◆ Required work:
Beginning at the line that contains "camera: 135 degrees right, 15 degrees up" and finishing at the line that contains "(300, 264) = (426, 306): none", output the data below exactly. Include both end lines and no pictures.

◆ Information given:
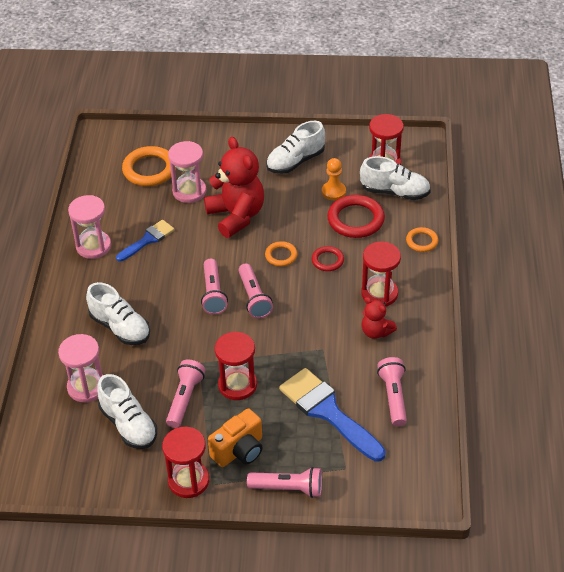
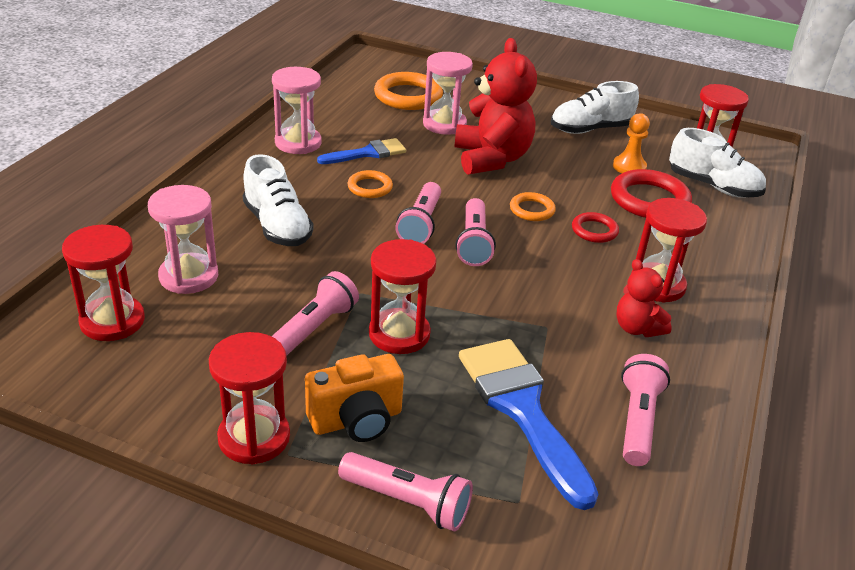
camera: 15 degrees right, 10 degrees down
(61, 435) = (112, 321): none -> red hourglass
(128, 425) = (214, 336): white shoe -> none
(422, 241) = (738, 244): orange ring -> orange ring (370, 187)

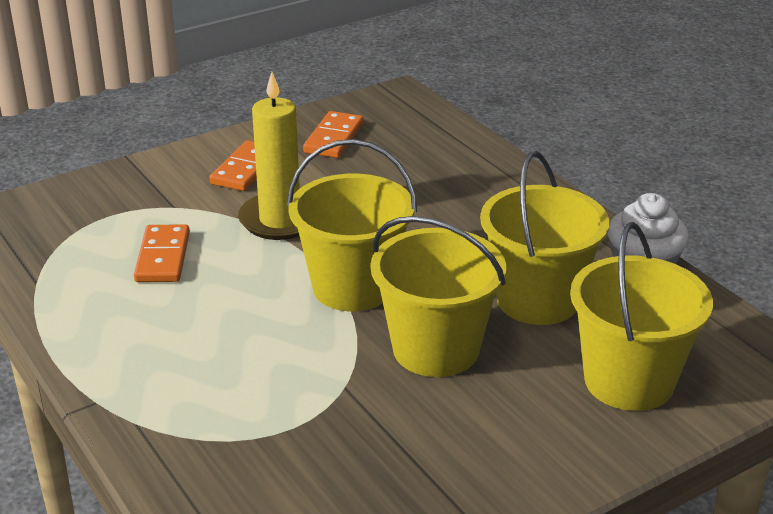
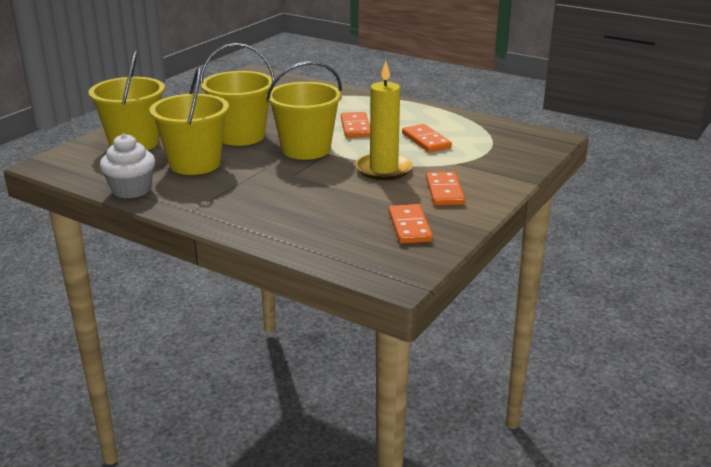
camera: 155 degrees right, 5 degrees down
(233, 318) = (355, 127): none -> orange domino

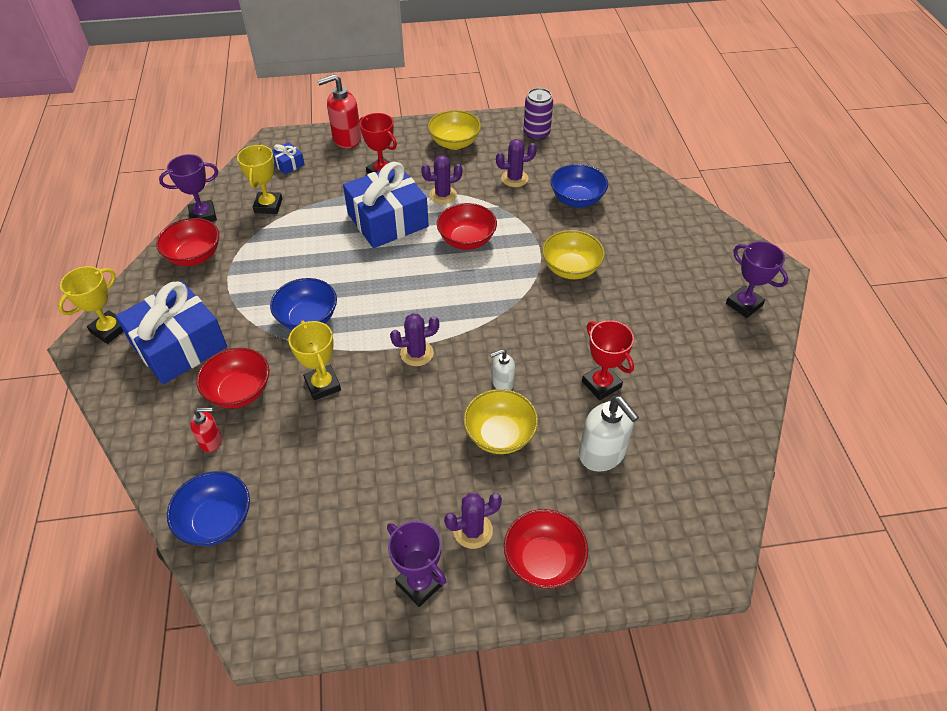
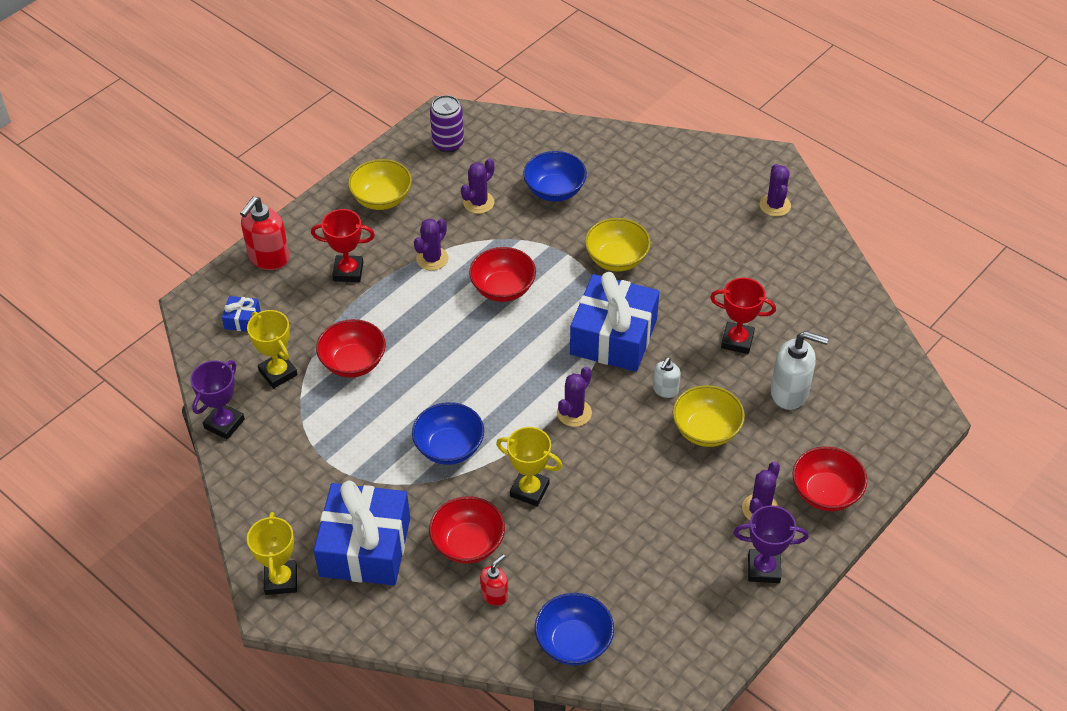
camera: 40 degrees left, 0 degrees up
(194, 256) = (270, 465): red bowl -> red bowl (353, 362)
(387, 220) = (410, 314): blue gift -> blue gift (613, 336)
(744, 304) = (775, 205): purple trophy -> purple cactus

---

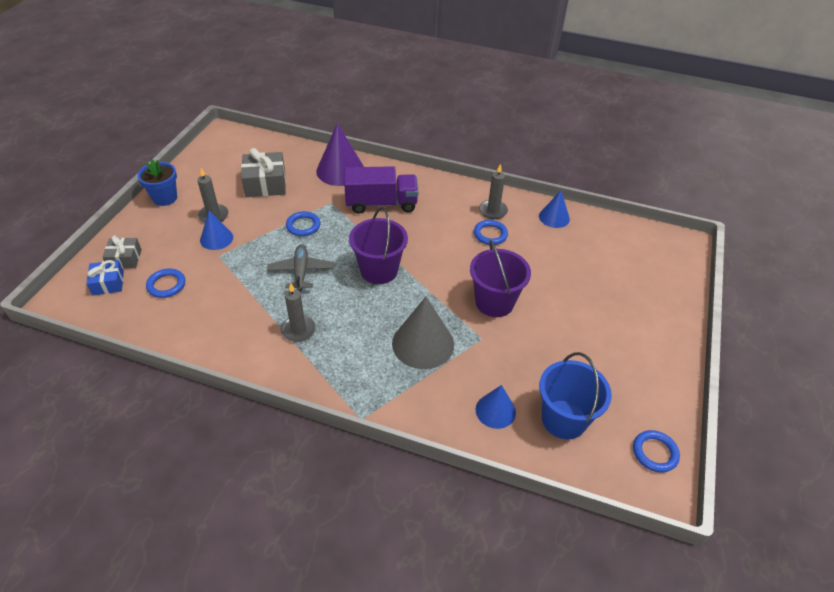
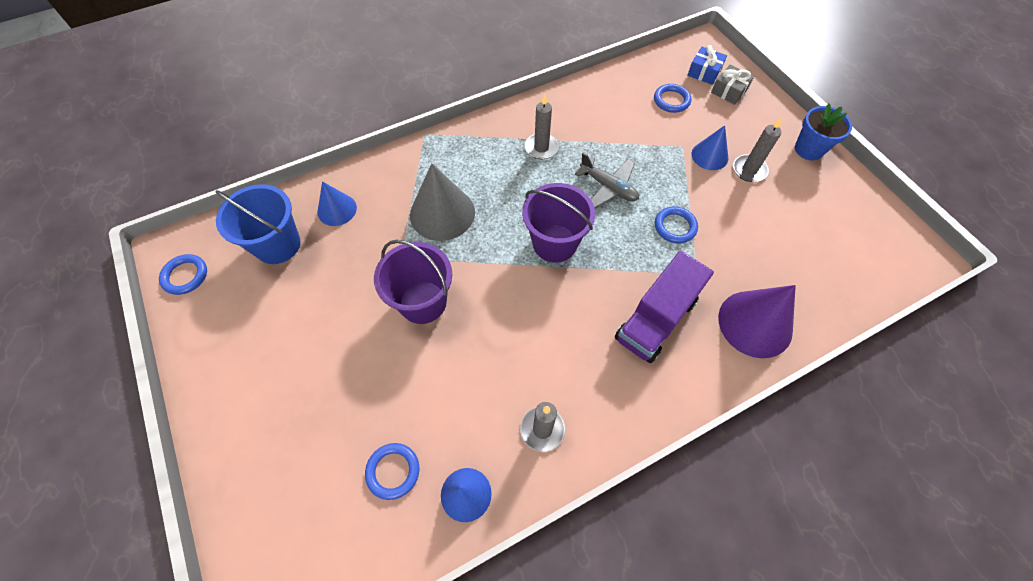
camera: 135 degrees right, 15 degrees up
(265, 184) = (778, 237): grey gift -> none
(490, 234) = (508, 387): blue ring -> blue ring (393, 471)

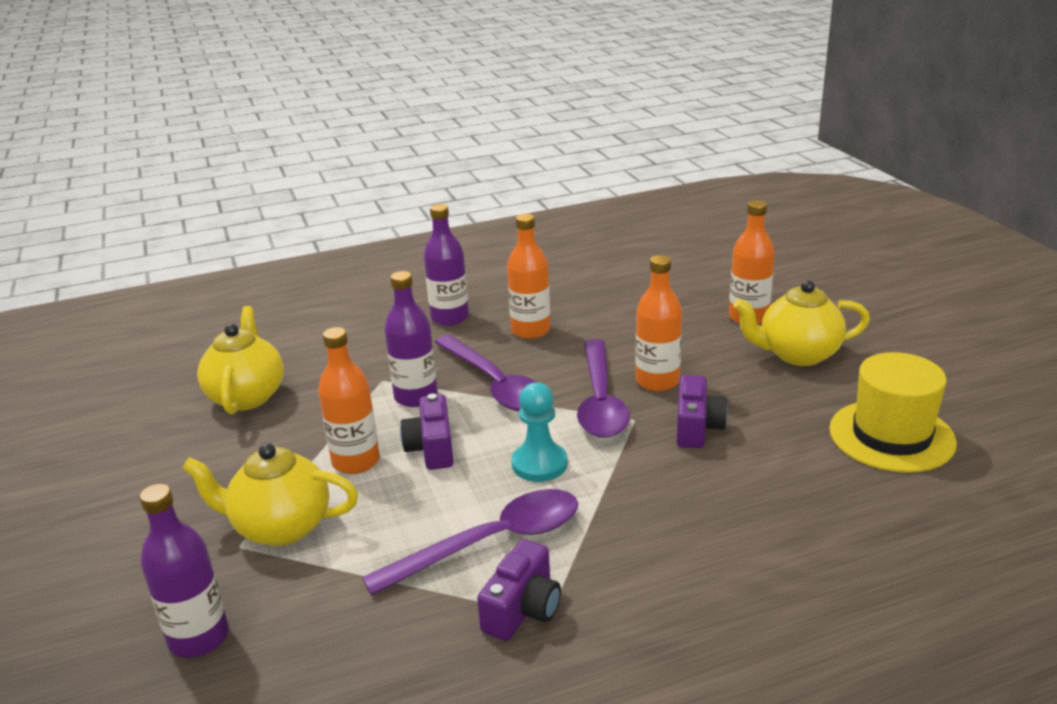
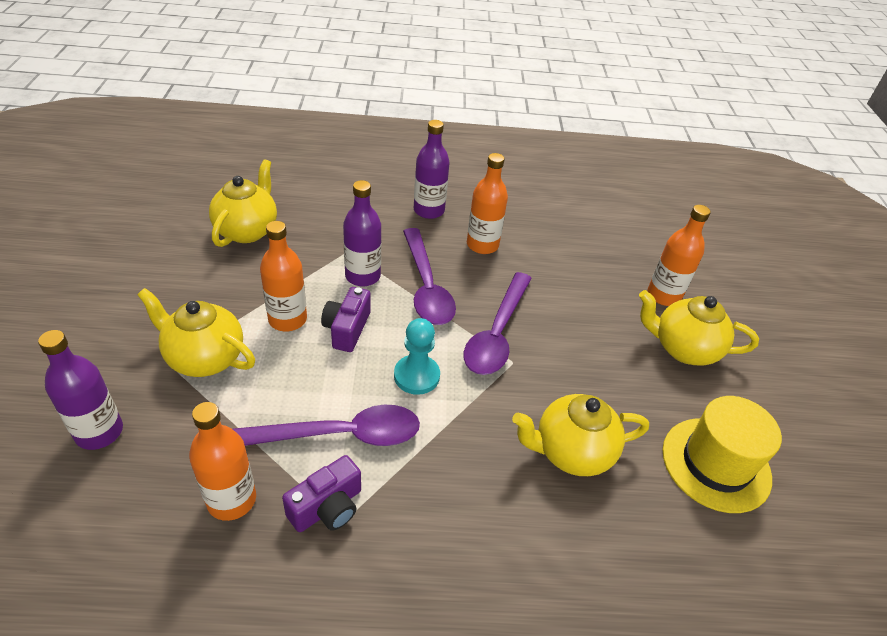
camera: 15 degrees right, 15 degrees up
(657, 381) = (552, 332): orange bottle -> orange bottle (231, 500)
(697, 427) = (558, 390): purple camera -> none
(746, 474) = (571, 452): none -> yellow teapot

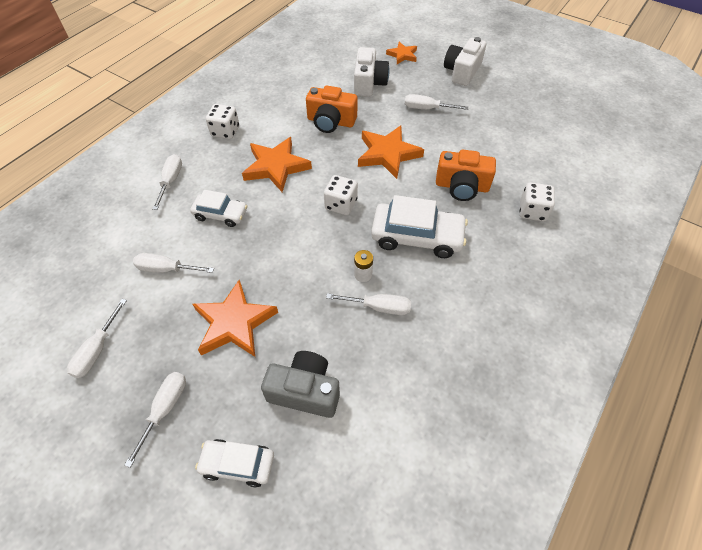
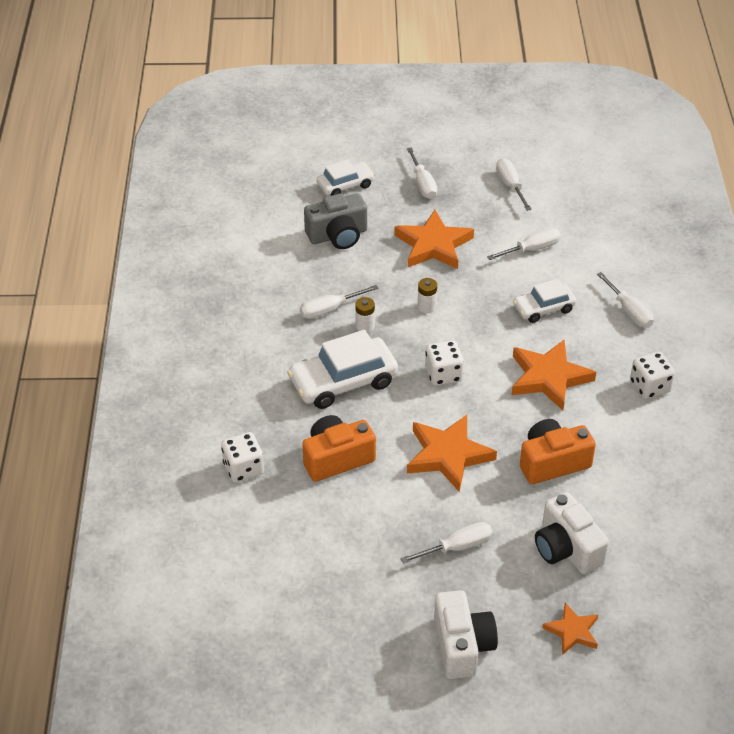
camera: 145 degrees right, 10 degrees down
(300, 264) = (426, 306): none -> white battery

◆ Exercise result:
camera: 135 degrees right, 15 degrees up
(265, 184) = (778, 237): grey gift -> none
(490, 234) = (508, 387): blue ring -> blue ring (393, 471)

camera: 15 degrees right, 15 degrees up
(657, 381) = (552, 332): orange bottle -> orange bottle (231, 500)
(697, 427) = (558, 390): purple camera -> none
(746, 474) = (571, 452): none -> yellow teapot

camera: 145 degrees right, 10 degrees down
(300, 264) = (426, 306): none -> white battery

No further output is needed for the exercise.